↓↓↓
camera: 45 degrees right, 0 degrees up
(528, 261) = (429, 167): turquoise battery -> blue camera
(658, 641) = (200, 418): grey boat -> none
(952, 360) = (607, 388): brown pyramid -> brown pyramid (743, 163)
↑↑↑
↓↓↓
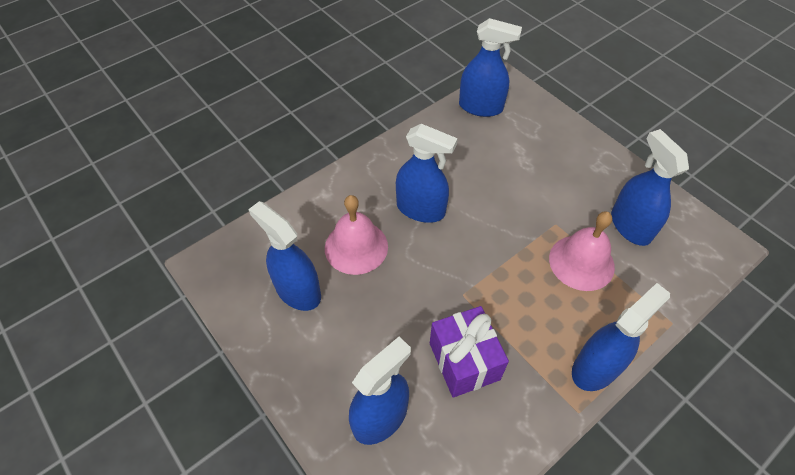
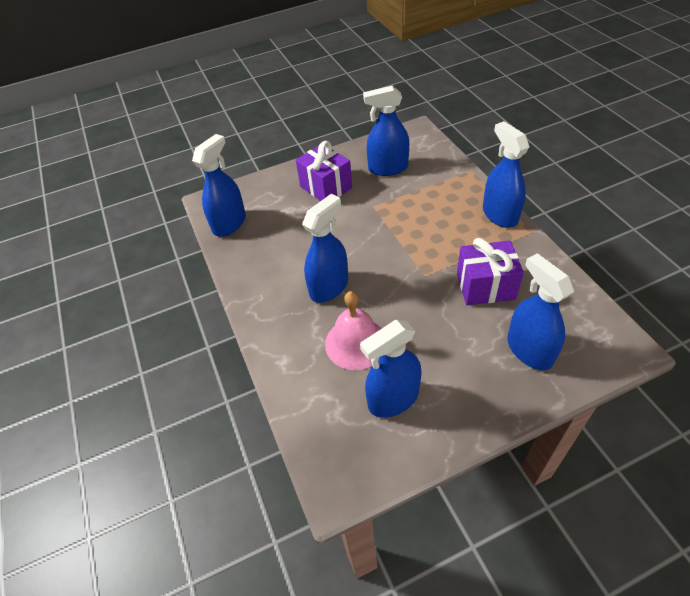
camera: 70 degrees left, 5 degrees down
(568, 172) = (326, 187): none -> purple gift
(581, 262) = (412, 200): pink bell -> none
↑↑↑
* What you have to do *
Would you copy every line of the entries in which "degrees" appears?

* Response to this exercise *
camera: 45 degrees right, 0 degrees up
camera: 70 degrees left, 5 degrees down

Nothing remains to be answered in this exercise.